Given data
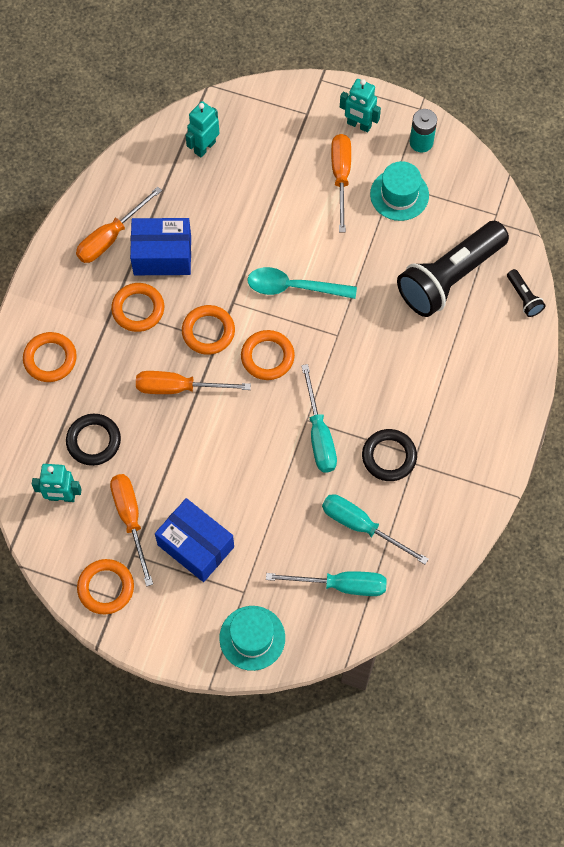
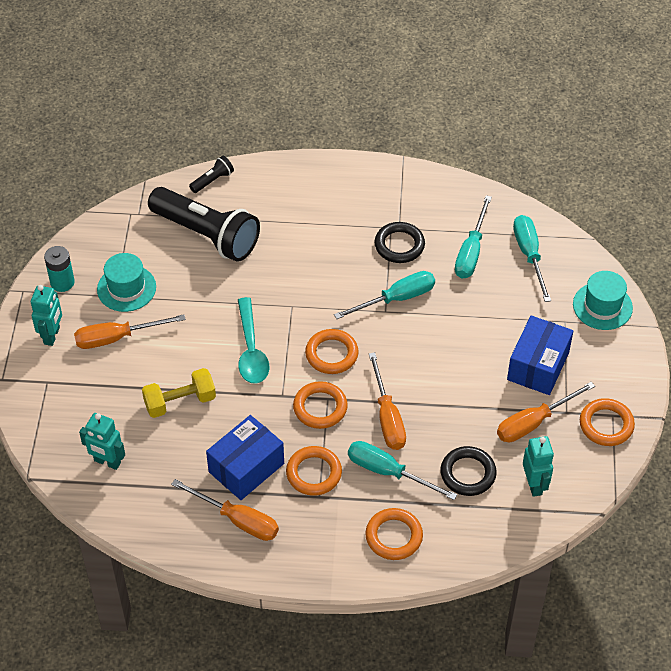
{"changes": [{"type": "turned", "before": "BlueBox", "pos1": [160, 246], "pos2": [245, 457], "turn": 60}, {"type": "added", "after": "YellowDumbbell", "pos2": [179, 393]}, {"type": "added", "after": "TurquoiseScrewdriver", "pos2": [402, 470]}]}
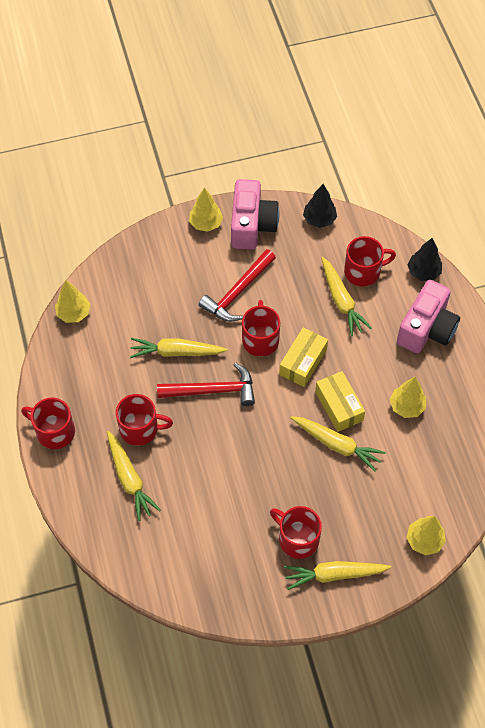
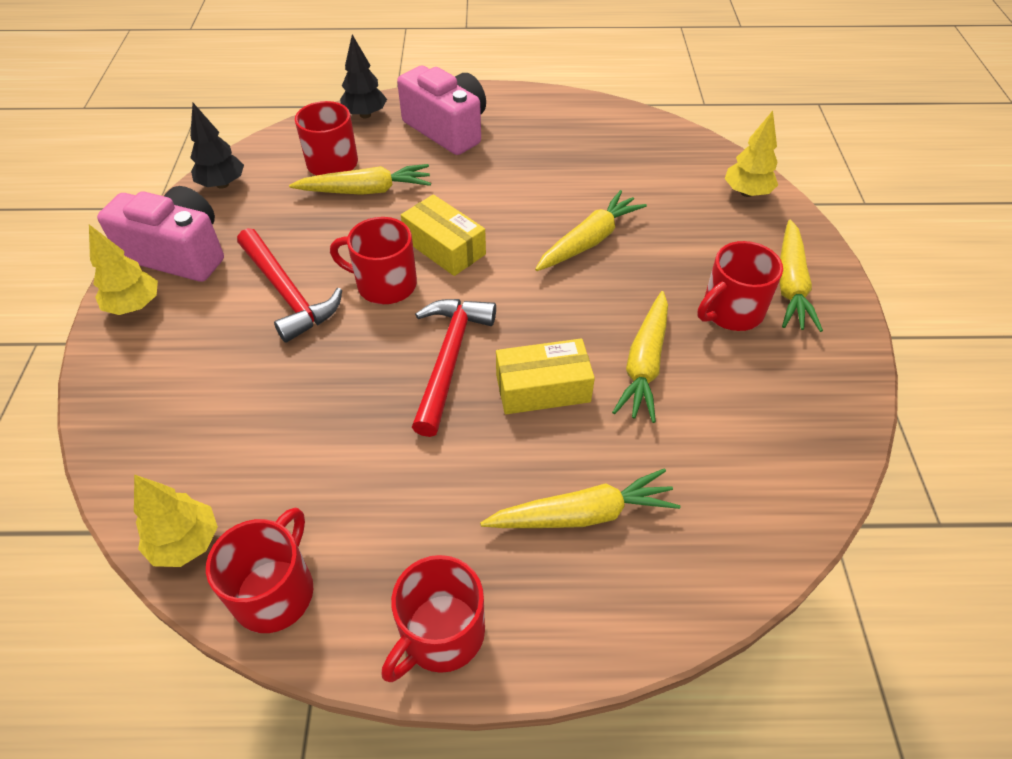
{"changes": [{"type": "moved", "before": "YellowCarrot", "pos1": [179, 348], "pos2": [640, 357]}, {"type": "moved", "before": "YellowBox", "pos1": [340, 401], "pos2": [545, 376]}, {"type": "removed", "before": "YellowTree", "pos1": [408, 397]}, {"type": "moved", "before": "RedMug", "pos1": [144, 420], "pos2": [259, 570]}]}
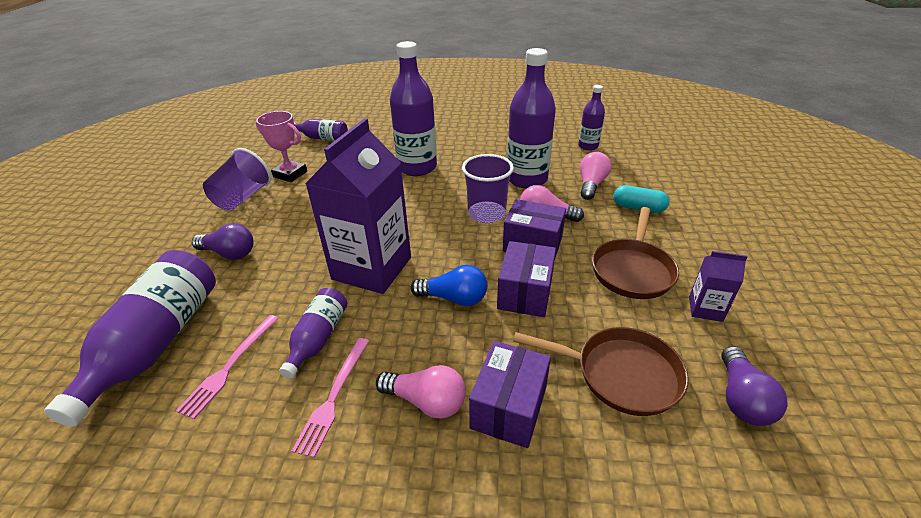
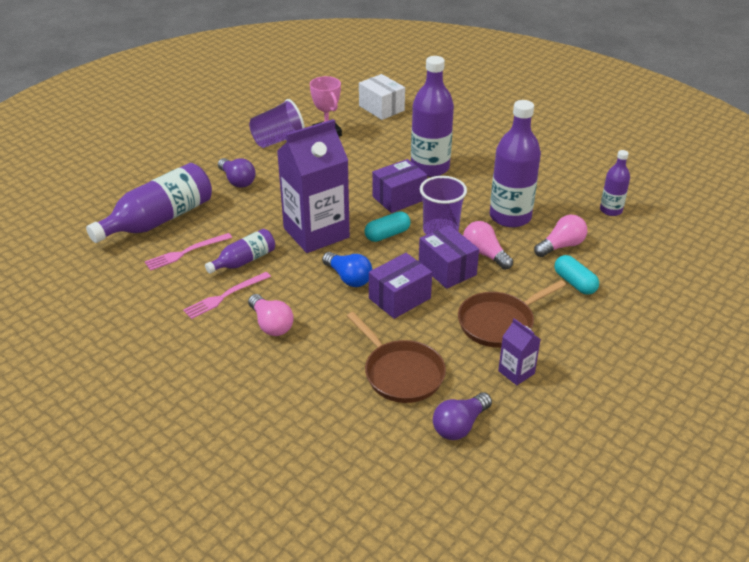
{"changes": [{"type": "replaced", "before": "PurpleBottle", "after": "WhiteBox", "pos1": [321, 130], "pos2": [382, 97]}, {"type": "moved", "before": "PurpleBox", "pos1": [510, 394], "pos2": [399, 186]}, {"type": "added", "after": "TurquoiseCapsule", "pos2": [388, 226]}]}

What the task requires
Looking at the data above, show all lines where the word "moved" occurs.

Exercise output
{"changes": [{"type": "moved", "before": "YellowCarrot", "pos1": [179, 348], "pos2": [640, 357]}, {"type": "moved", "before": "YellowBox", "pos1": [340, 401], "pos2": [545, 376]}, {"type": "removed", "before": "YellowTree", "pos1": [408, 397]}, {"type": "moved", "before": "RedMug", "pos1": [144, 420], "pos2": [259, 570]}]}
{"changes": [{"type": "replaced", "before": "PurpleBottle", "after": "WhiteBox", "pos1": [321, 130], "pos2": [382, 97]}, {"type": "moved", "before": "PurpleBox", "pos1": [510, 394], "pos2": [399, 186]}, {"type": "added", "after": "TurquoiseCapsule", "pos2": [388, 226]}]}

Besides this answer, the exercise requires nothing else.